[Data records — start]
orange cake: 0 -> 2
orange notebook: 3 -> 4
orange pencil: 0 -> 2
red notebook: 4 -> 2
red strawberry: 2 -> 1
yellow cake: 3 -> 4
[Data records — finish]
[Data records — start]
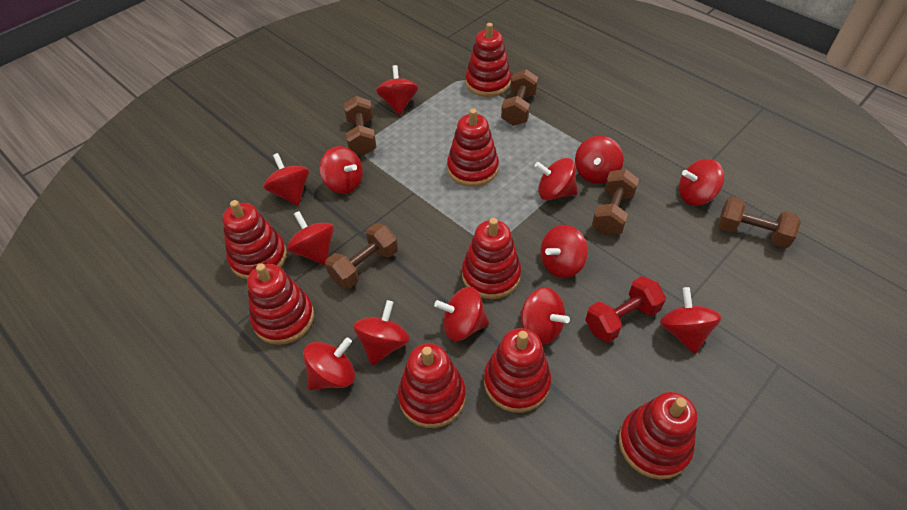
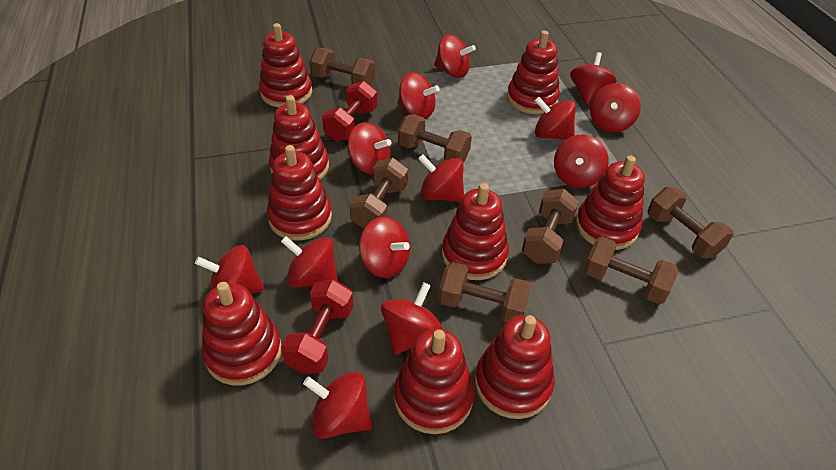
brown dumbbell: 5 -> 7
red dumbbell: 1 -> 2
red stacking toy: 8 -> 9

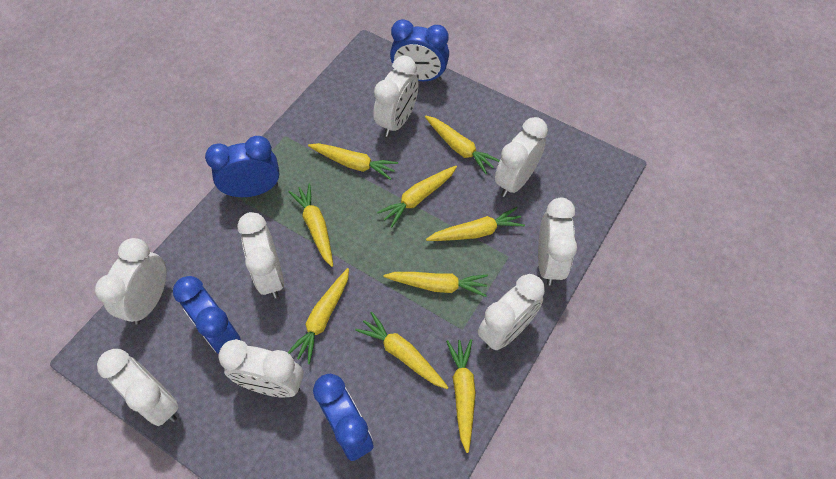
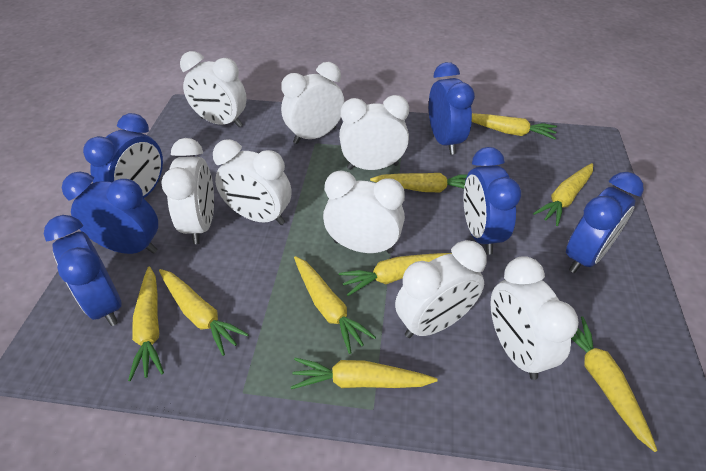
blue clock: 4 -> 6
[Data records — finish]
[Data records — start]
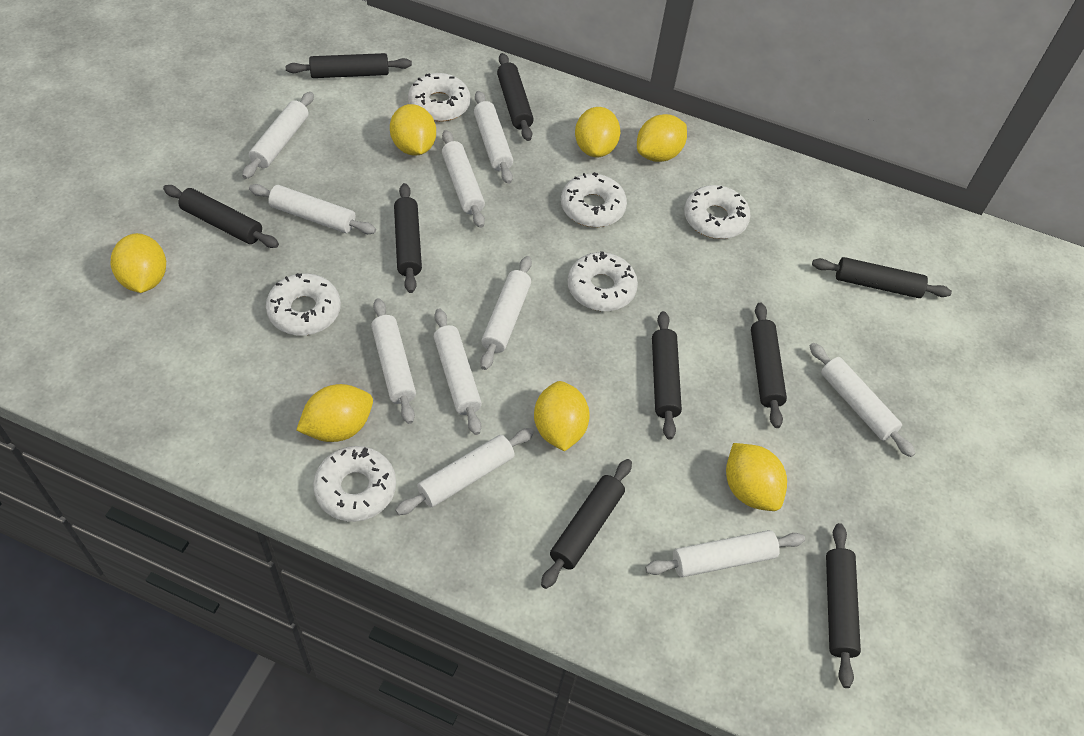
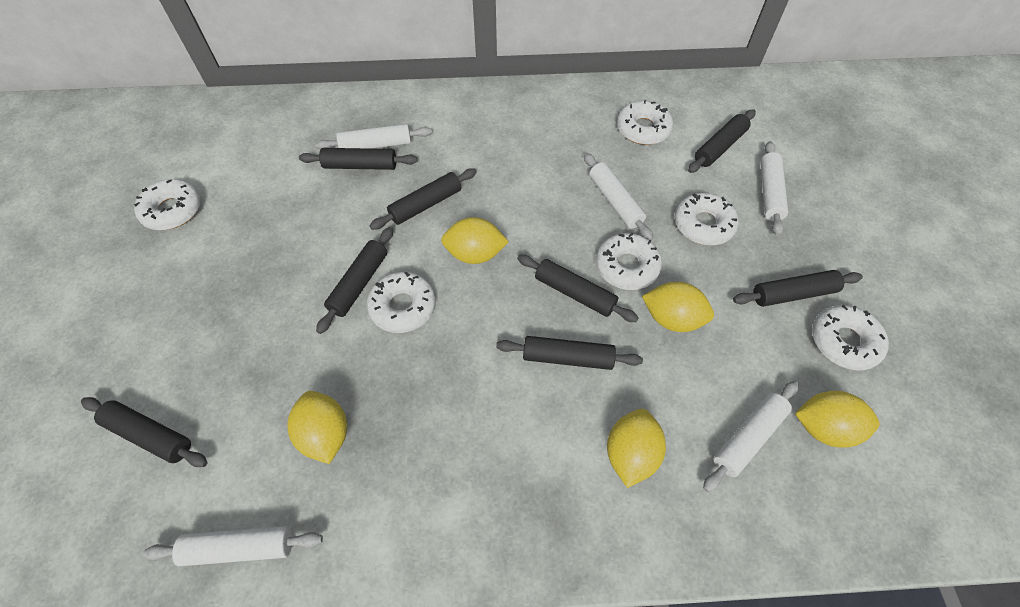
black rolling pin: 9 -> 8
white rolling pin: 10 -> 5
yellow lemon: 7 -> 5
[Data records — finish]
Task item
Take the records above and return, word for word, only the lines that fall from the line with "orange cake: 0 -> 2" to the line with "yellow cake: 3 -> 4", both of them included.

Exercise result
orange cake: 0 -> 2
orange notebook: 3 -> 4
orange pencil: 0 -> 2
red notebook: 4 -> 2
red strawberry: 2 -> 1
yellow cake: 3 -> 4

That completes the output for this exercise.